EXERCISE GOAL => Transcribe the data below verbatim from the line with "119, 547, 222]" to the line with "533, 603, 630]". Include both of those lines.

(Records from a data source)
● ● ●
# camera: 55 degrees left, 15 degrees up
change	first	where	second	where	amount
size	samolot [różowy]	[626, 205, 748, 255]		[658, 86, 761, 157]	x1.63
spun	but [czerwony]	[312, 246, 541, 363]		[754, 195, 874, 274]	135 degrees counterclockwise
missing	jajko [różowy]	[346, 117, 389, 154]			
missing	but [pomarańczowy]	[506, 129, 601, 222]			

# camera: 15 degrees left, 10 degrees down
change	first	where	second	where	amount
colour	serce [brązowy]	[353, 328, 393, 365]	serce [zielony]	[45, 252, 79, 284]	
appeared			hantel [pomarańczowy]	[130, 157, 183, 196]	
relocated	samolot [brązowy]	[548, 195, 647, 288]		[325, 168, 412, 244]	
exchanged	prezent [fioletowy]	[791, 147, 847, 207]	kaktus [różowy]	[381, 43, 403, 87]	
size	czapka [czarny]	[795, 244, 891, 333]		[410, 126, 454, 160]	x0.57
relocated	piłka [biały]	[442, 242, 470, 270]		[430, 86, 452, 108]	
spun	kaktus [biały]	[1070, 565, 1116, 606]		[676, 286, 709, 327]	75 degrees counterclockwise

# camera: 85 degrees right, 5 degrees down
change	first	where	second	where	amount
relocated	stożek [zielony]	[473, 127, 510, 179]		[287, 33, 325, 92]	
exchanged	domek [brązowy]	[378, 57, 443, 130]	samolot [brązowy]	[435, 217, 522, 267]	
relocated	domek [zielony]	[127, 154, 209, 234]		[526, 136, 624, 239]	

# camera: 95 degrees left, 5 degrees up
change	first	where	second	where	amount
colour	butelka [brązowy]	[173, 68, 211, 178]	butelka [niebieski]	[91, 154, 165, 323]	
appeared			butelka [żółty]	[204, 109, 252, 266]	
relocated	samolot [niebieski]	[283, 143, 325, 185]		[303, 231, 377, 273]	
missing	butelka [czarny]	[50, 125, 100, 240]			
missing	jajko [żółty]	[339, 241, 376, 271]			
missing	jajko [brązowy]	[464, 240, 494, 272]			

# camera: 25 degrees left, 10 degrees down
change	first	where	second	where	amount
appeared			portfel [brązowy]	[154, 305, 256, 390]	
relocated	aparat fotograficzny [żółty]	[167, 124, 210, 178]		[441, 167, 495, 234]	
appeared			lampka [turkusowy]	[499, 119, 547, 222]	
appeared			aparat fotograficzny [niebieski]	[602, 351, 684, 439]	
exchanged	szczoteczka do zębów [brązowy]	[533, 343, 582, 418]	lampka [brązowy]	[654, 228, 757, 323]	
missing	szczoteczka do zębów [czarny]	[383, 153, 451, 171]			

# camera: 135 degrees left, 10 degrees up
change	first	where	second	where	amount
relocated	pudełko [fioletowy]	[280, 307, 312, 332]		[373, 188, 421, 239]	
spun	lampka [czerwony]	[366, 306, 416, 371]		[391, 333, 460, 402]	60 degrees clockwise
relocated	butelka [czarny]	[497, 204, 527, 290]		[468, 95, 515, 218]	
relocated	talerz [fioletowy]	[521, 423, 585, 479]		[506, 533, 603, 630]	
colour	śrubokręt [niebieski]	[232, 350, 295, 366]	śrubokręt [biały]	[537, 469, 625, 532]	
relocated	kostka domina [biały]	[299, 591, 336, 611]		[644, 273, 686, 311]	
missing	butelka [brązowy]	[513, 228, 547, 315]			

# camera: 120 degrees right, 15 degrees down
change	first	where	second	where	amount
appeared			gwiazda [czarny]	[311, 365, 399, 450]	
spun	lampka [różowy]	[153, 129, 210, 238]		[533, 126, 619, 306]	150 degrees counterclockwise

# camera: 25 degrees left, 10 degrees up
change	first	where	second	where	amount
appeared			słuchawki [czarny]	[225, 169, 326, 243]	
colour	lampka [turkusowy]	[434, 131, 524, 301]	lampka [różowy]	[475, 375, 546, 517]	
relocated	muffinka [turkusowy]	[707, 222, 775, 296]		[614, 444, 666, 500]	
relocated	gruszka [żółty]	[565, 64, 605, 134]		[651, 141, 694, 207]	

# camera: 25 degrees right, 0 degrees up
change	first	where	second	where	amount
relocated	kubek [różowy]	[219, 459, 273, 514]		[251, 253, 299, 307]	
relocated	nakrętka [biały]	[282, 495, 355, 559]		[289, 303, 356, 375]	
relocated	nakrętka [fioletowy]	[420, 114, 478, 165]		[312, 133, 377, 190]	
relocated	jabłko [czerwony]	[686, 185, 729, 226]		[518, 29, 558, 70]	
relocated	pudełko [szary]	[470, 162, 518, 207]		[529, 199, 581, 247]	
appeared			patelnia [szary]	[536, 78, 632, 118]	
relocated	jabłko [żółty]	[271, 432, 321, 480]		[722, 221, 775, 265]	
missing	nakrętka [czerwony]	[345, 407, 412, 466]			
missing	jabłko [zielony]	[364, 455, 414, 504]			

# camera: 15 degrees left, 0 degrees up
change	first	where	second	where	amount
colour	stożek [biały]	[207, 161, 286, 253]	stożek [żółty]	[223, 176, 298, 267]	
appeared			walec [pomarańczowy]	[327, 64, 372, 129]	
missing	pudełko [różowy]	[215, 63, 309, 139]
● ● ●
SOLUTION TO THE EXERCISE =>
appeared			lampka [turkusowy]	[499, 119, 547, 222]	
appeared			aparat fotograficzny [niebieski]	[602, 351, 684, 439]	
exchanged	szczoteczka do zębów [brązowy]	[533, 343, 582, 418]	lampka [brązowy]	[654, 228, 757, 323]	
missing	szczoteczka do zębów [czarny]	[383, 153, 451, 171]			

# camera: 135 degrees left, 10 degrees up
change	first	where	second	where	amount
relocated	pudełko [fioletowy]	[280, 307, 312, 332]		[373, 188, 421, 239]	
spun	lampka [czerwony]	[366, 306, 416, 371]		[391, 333, 460, 402]	60 degrees clockwise
relocated	butelka [czarny]	[497, 204, 527, 290]		[468, 95, 515, 218]	
relocated	talerz [fioletowy]	[521, 423, 585, 479]		[506, 533, 603, 630]	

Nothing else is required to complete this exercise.